EXERCISE DETAILS> Starting with the first line of the data below, copy each line up to and including the one containing "R5: none -> 30k (GND, VEXT)". Pictures stay out.

════════════════════

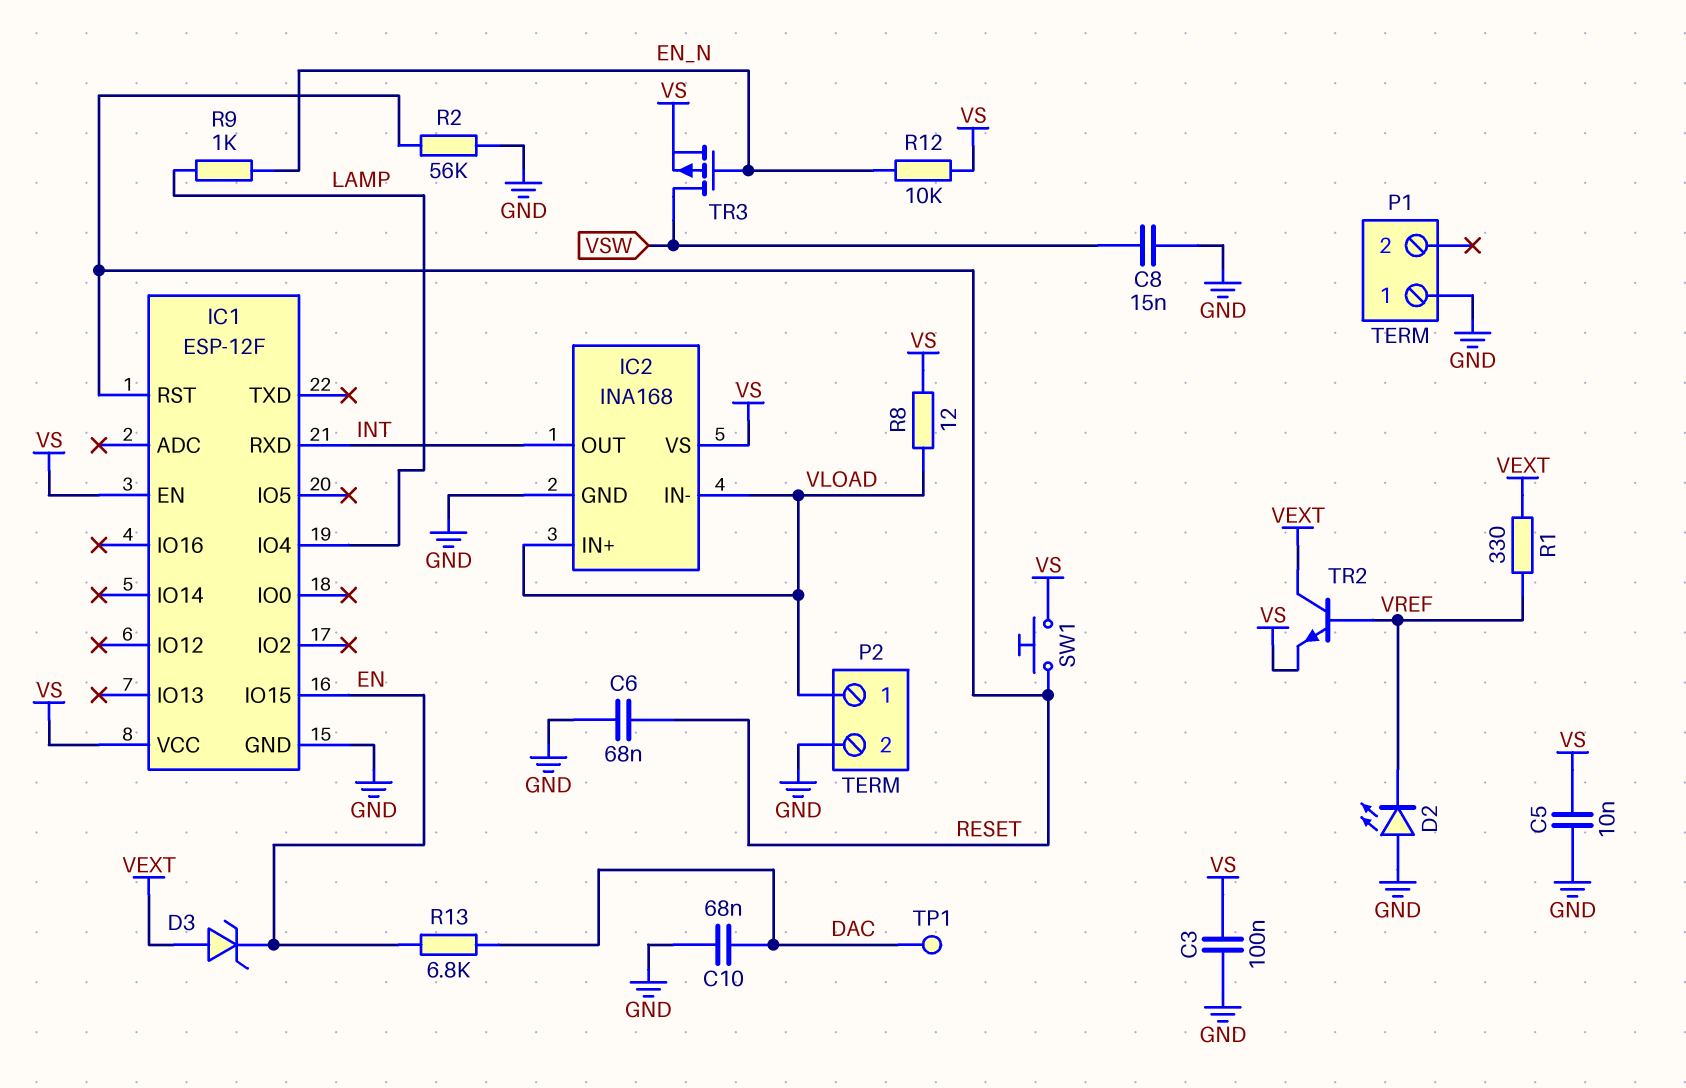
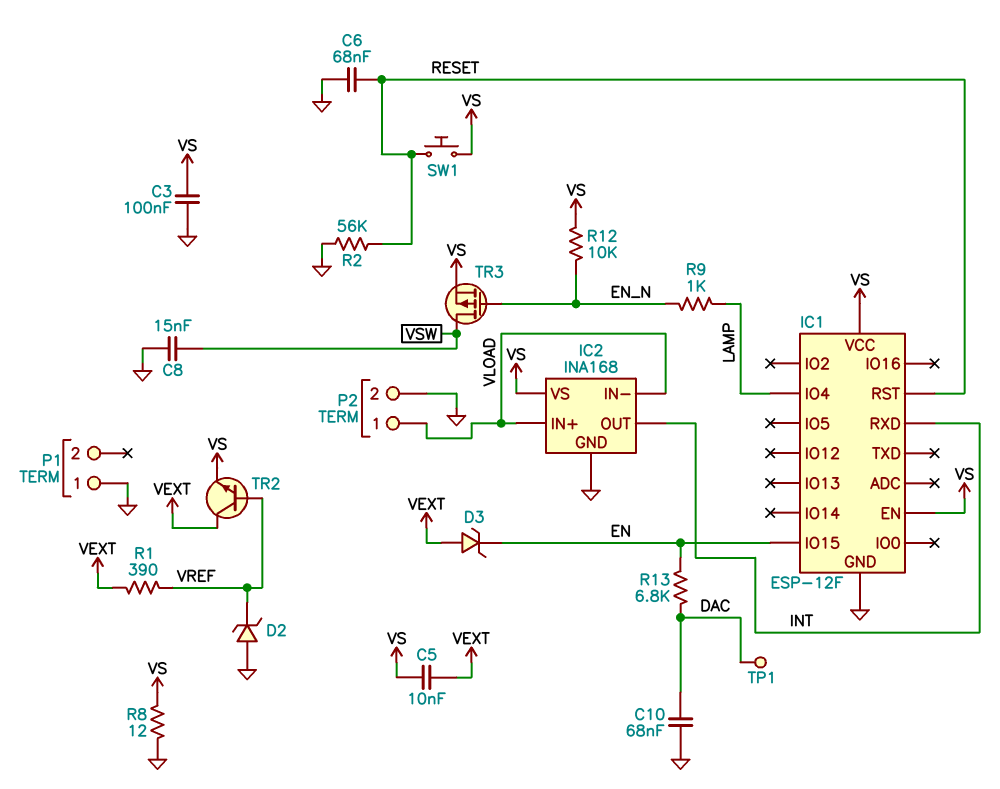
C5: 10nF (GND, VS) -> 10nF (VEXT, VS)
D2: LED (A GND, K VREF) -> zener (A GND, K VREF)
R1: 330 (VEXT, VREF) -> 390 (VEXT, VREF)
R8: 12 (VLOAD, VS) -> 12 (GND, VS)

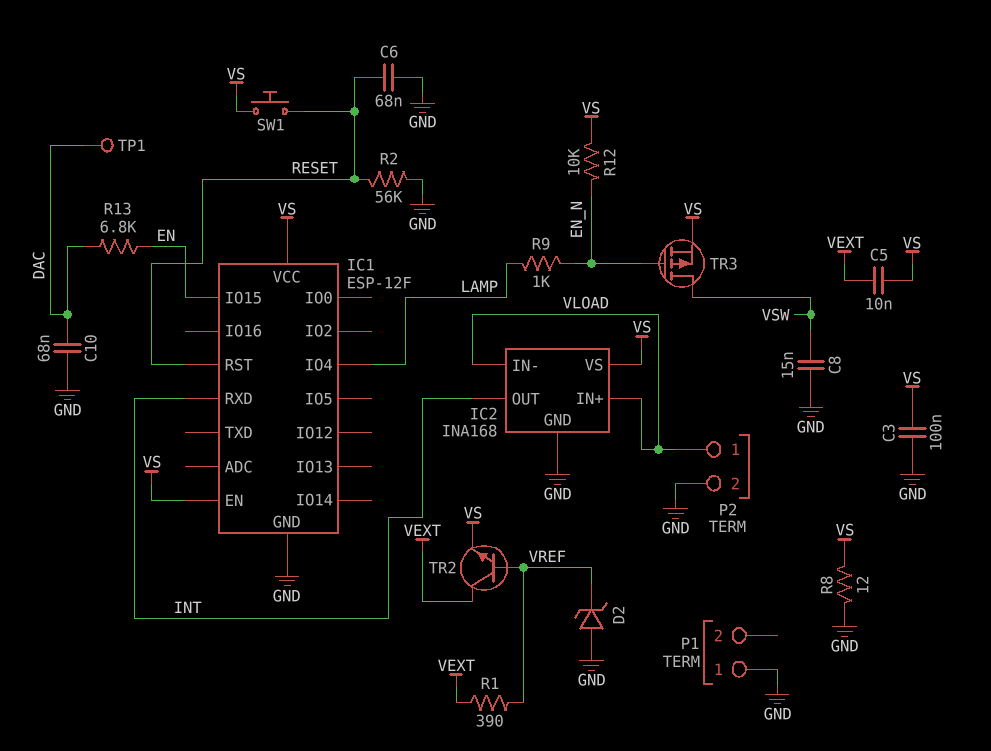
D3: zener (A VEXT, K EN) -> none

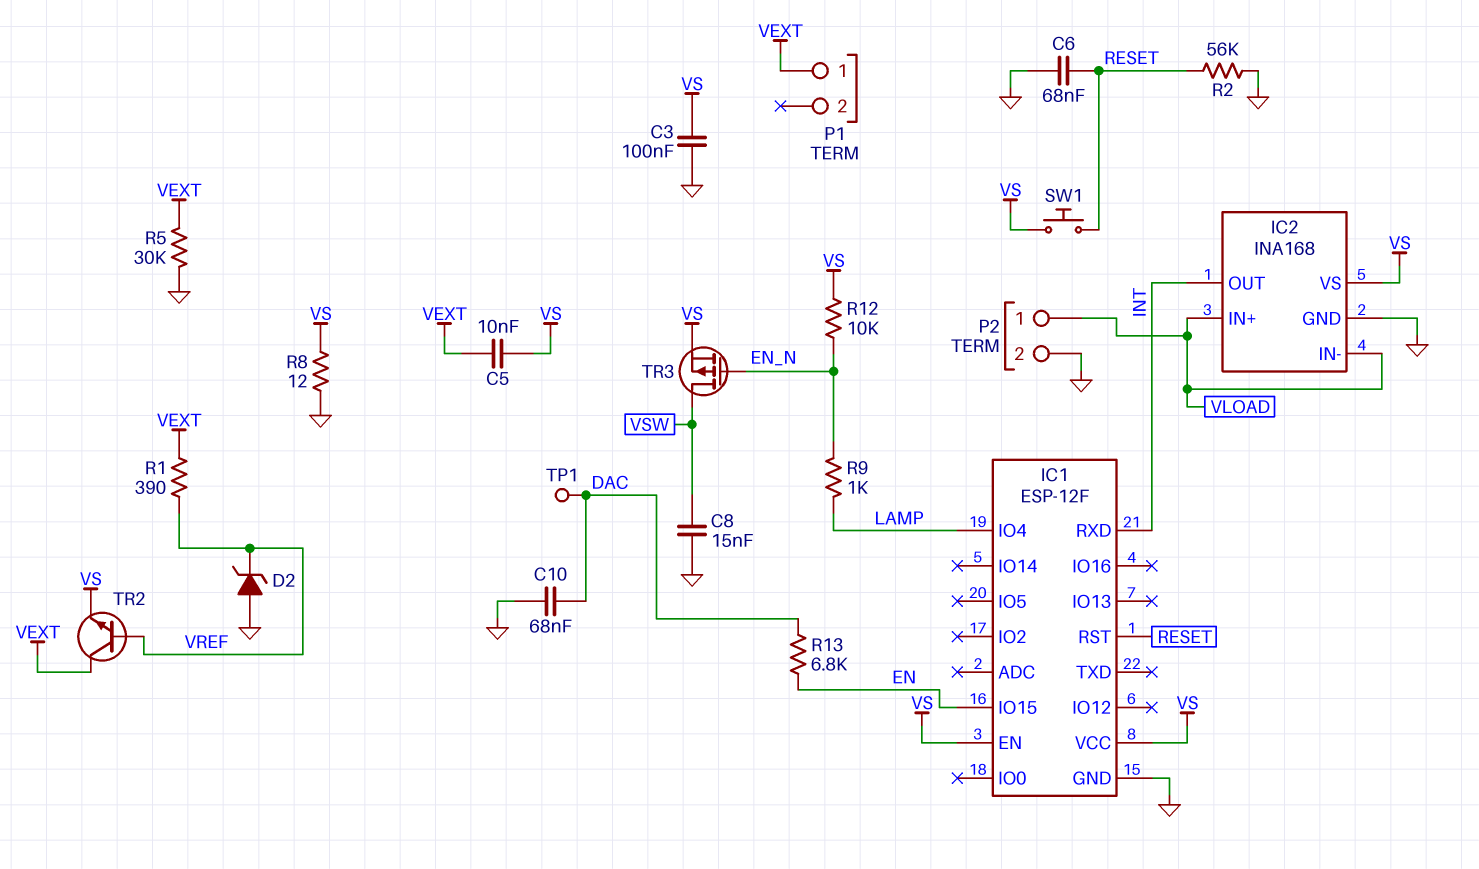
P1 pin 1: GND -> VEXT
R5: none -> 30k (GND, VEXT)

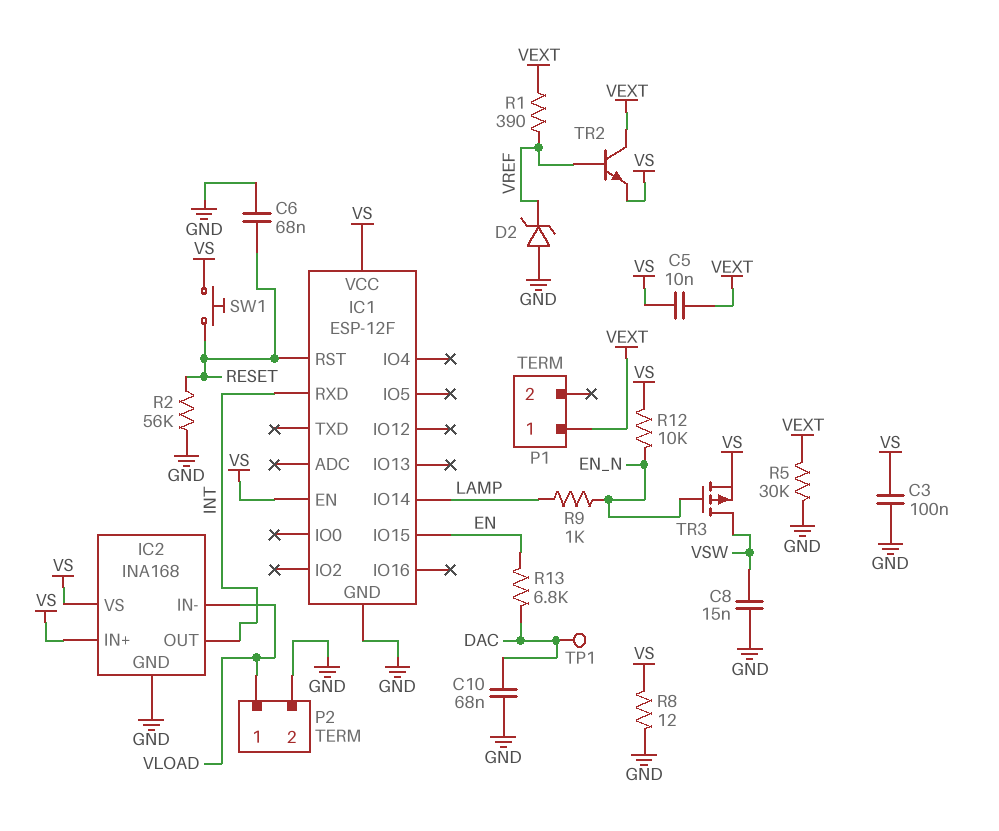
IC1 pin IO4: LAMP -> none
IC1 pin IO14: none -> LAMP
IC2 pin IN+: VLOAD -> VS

════════════════════

COMPLETED EXERCISE>
C5: 10nF (GND, VS) -> 10nF (VEXT, VS)
D2: LED (A GND, K VREF) -> zener (A GND, K VREF)
R1: 330 (VEXT, VREF) -> 390 (VEXT, VREF)
R8: 12 (VLOAD, VS) -> 12 (GND, VS)

D3: zener (A VEXT, K EN) -> none

P1 pin 1: GND -> VEXT
R5: none -> 30k (GND, VEXT)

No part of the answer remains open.